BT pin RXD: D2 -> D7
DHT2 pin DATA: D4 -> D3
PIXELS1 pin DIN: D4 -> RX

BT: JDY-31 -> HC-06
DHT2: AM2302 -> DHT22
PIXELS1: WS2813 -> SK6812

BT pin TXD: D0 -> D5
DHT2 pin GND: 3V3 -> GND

· · · · ·

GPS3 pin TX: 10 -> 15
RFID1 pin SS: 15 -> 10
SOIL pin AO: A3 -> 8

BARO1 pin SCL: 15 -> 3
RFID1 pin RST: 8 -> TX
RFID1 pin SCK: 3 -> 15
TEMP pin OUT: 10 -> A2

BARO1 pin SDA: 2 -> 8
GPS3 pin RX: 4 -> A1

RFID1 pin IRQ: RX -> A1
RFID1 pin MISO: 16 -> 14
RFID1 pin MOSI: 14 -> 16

· · · · ·

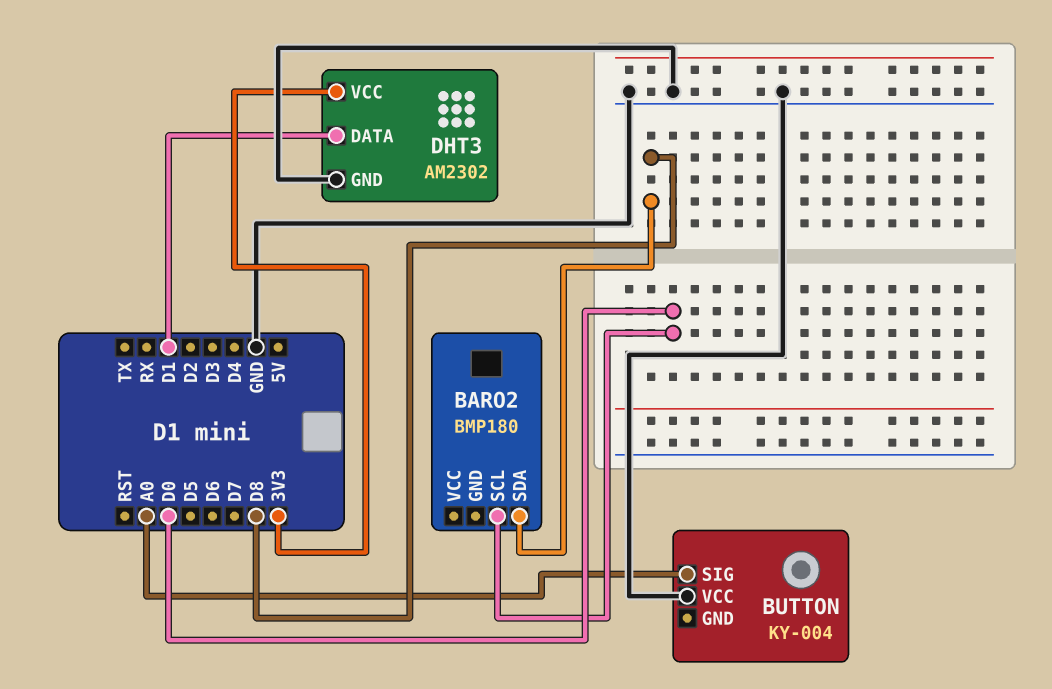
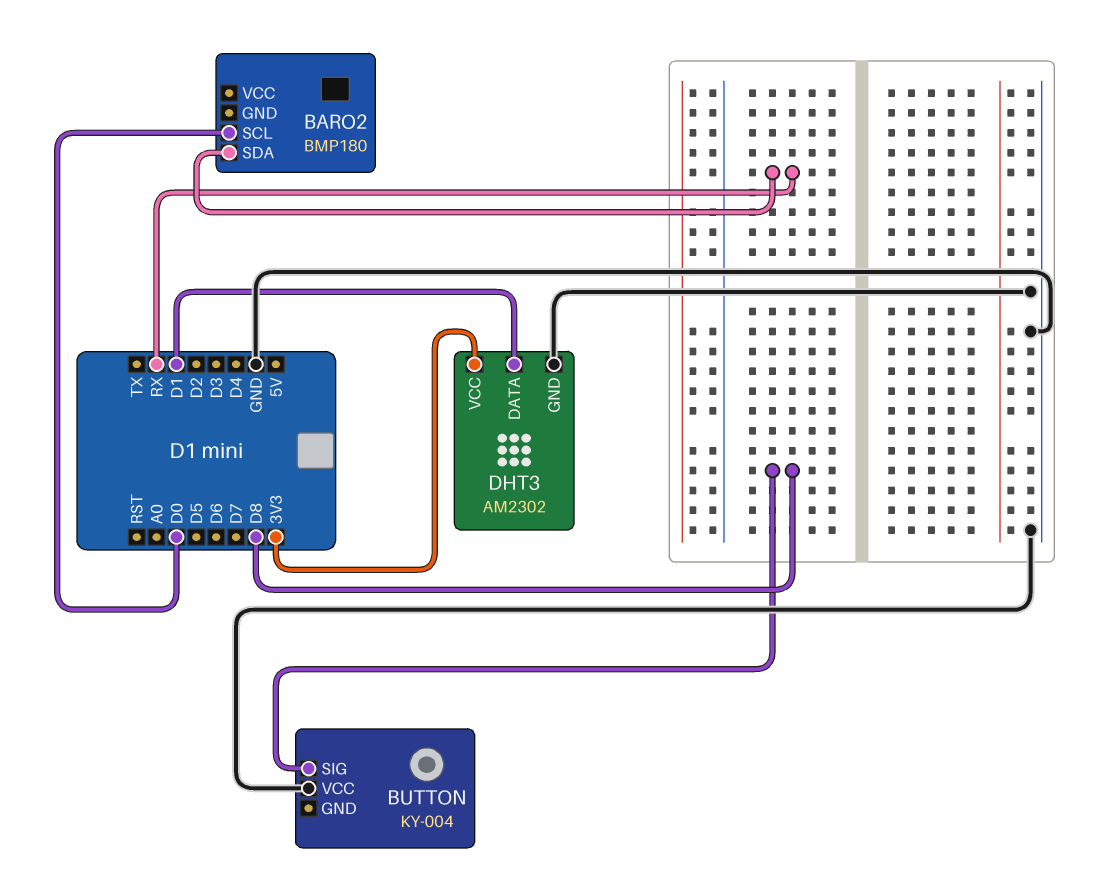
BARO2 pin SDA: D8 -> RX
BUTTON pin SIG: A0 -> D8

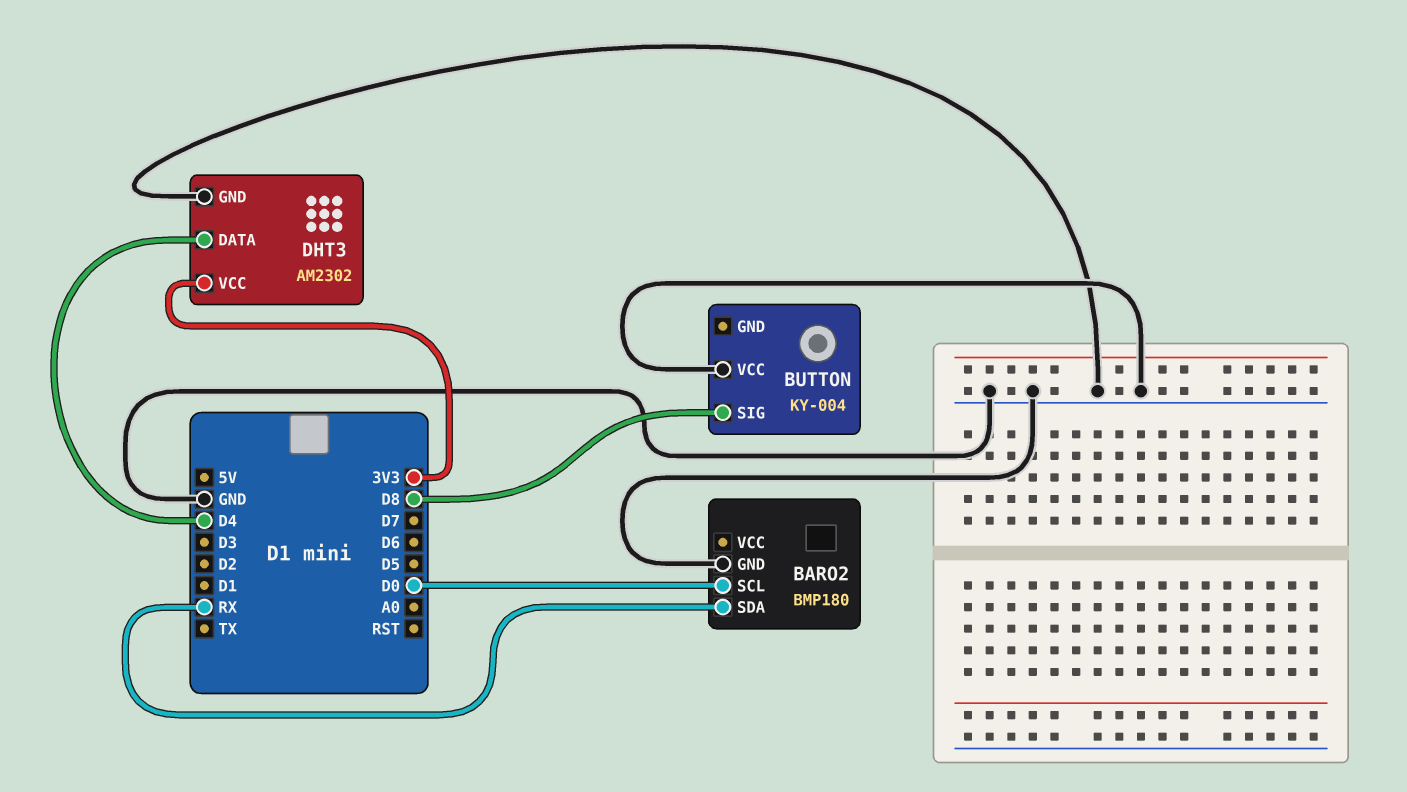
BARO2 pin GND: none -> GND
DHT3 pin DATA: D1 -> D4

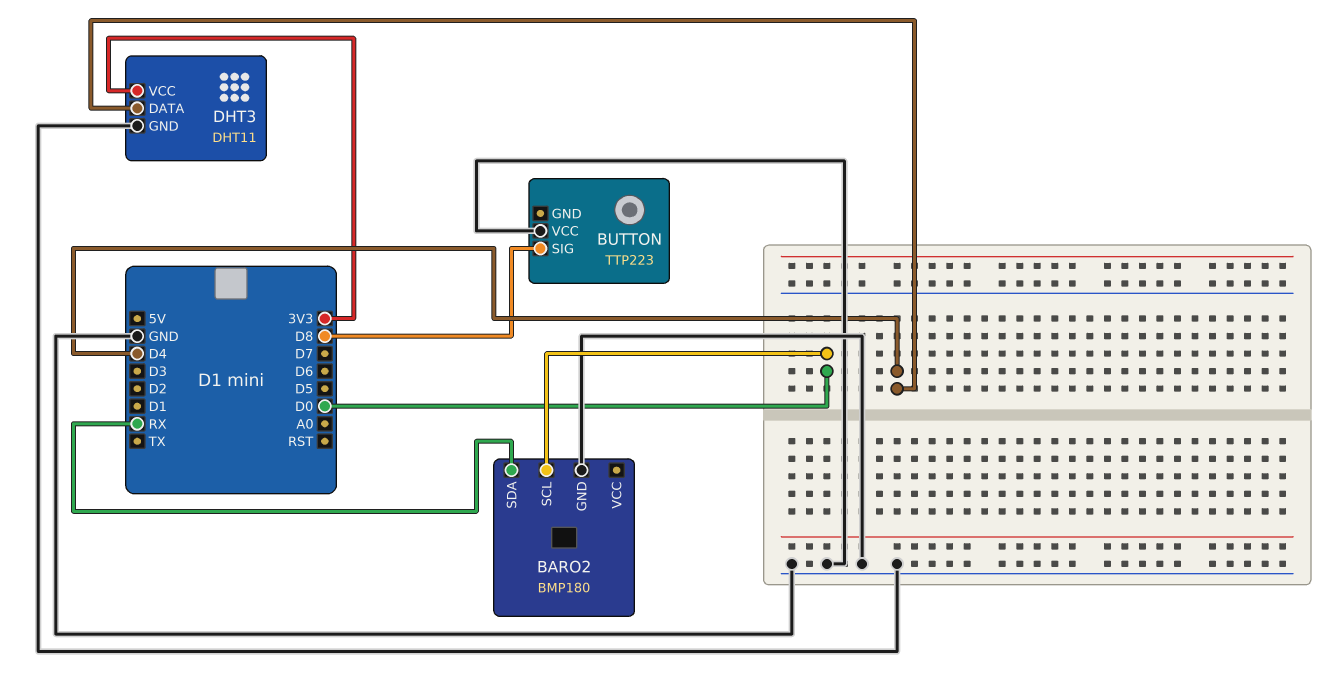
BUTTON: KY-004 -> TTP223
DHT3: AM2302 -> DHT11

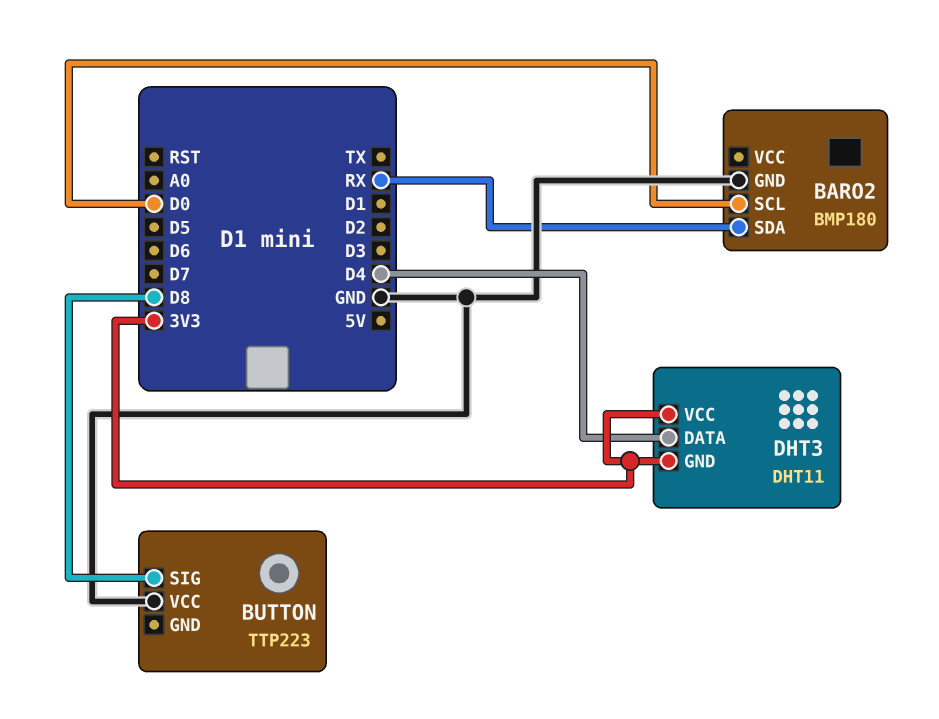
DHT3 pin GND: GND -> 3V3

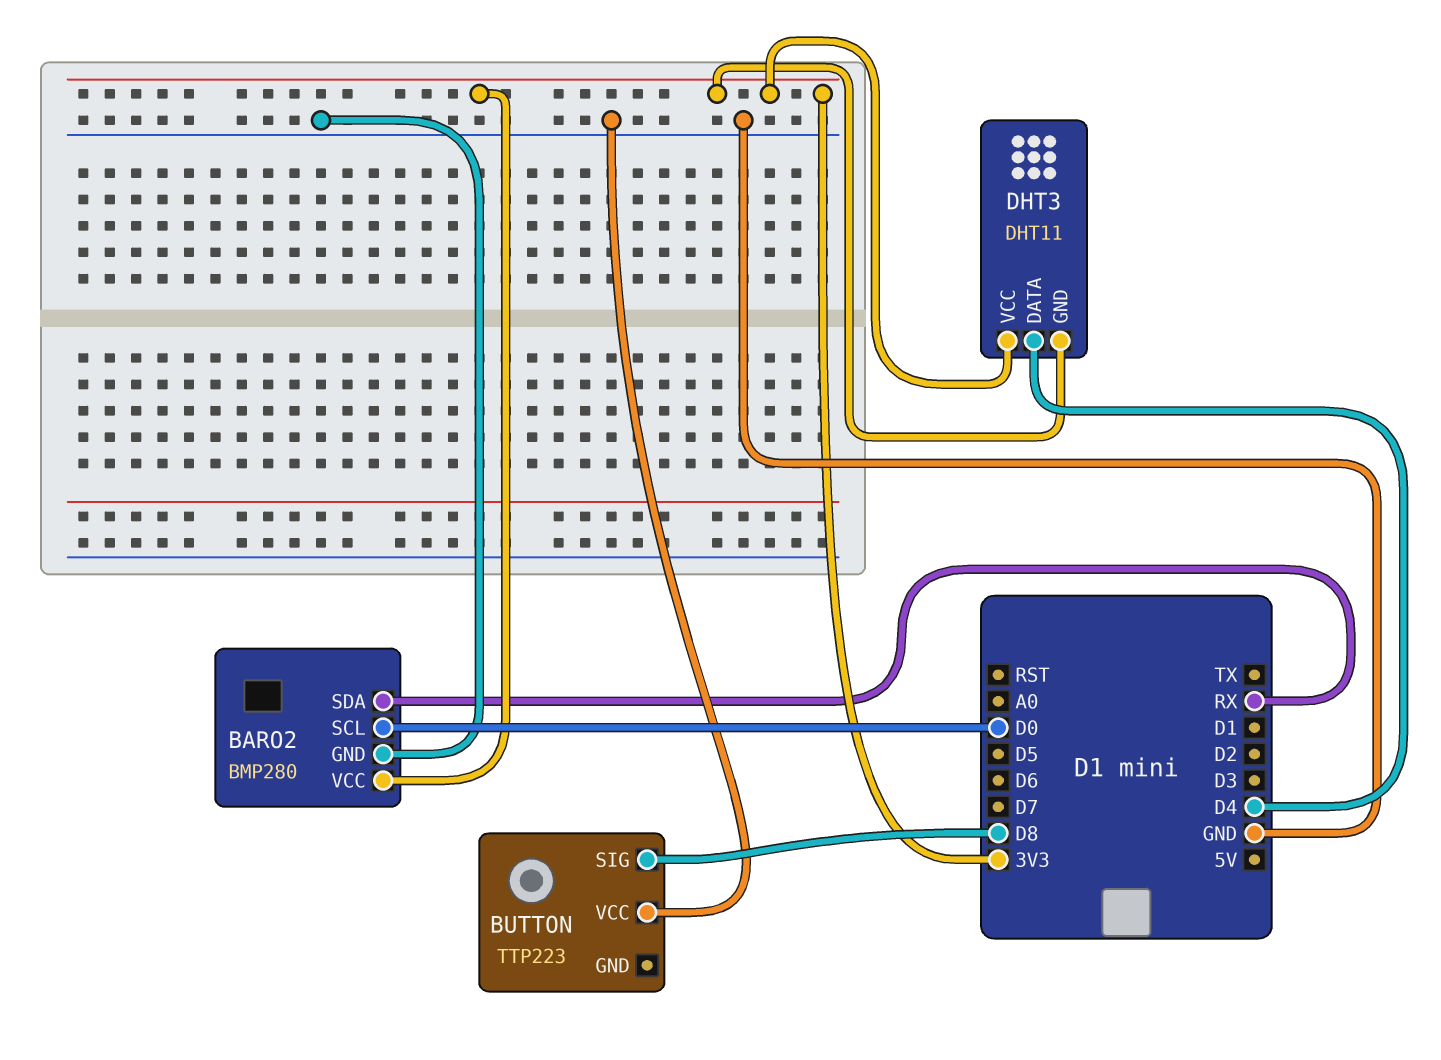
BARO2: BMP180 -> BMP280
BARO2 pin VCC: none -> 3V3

· · · · ·

Task directions: Go through the entries above and report how many lines hold the word "none". Nothing but the number is needed.

Response to this task: 2